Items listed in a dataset
◇ ◇ ◇ ◇
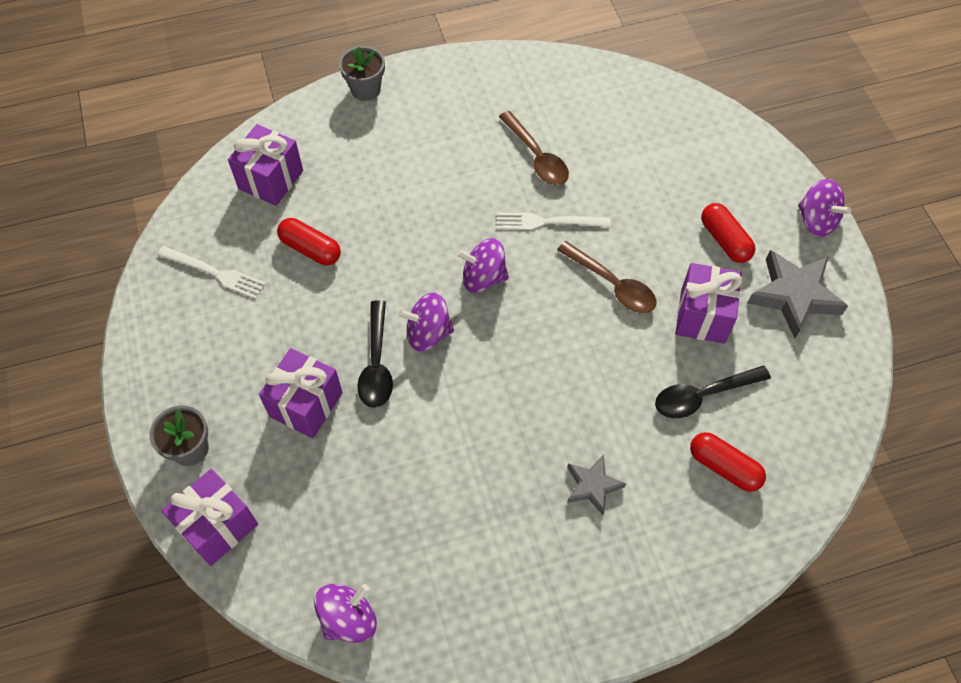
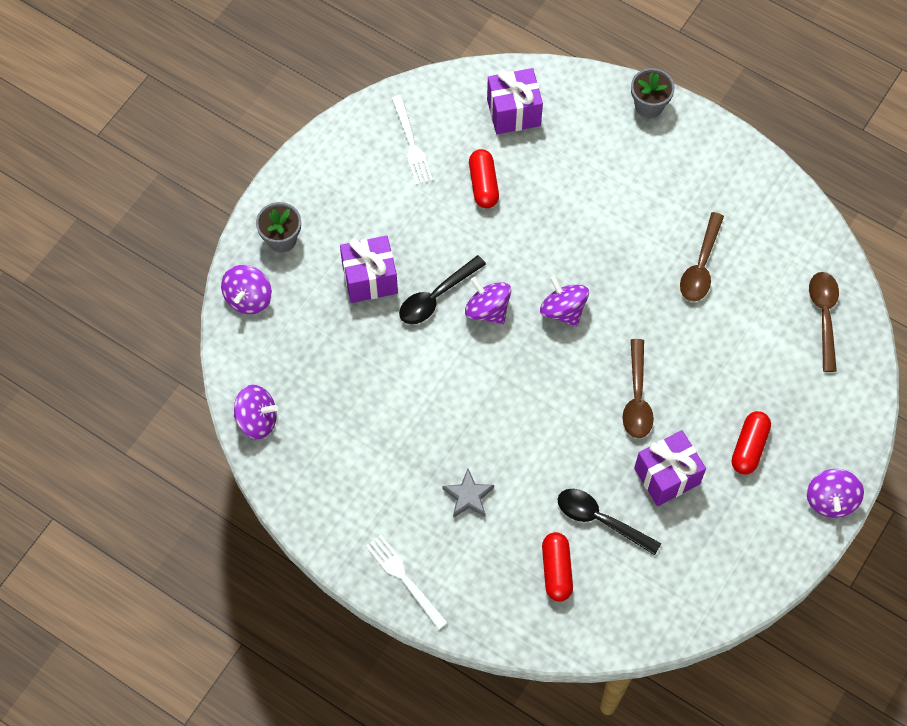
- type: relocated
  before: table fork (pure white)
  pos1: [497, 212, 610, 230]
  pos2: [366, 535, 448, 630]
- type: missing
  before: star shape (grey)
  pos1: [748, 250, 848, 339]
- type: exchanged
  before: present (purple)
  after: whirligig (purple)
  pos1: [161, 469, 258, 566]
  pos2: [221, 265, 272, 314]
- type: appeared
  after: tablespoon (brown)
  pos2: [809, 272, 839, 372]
◇ ◇ ◇ ◇
▶ **WHAT NEEDS TO BE DONE**: Give every entry above again, exactly, and keep all pictures out of it.

▶ **FINISHED EXERCISE**:
- type: relocated
  before: table fork (pure white)
  pos1: [497, 212, 610, 230]
  pos2: [366, 535, 448, 630]
- type: missing
  before: star shape (grey)
  pos1: [748, 250, 848, 339]
- type: exchanged
  before: present (purple)
  after: whirligig (purple)
  pos1: [161, 469, 258, 566]
  pos2: [221, 265, 272, 314]
- type: appeared
  after: tablespoon (brown)
  pos2: [809, 272, 839, 372]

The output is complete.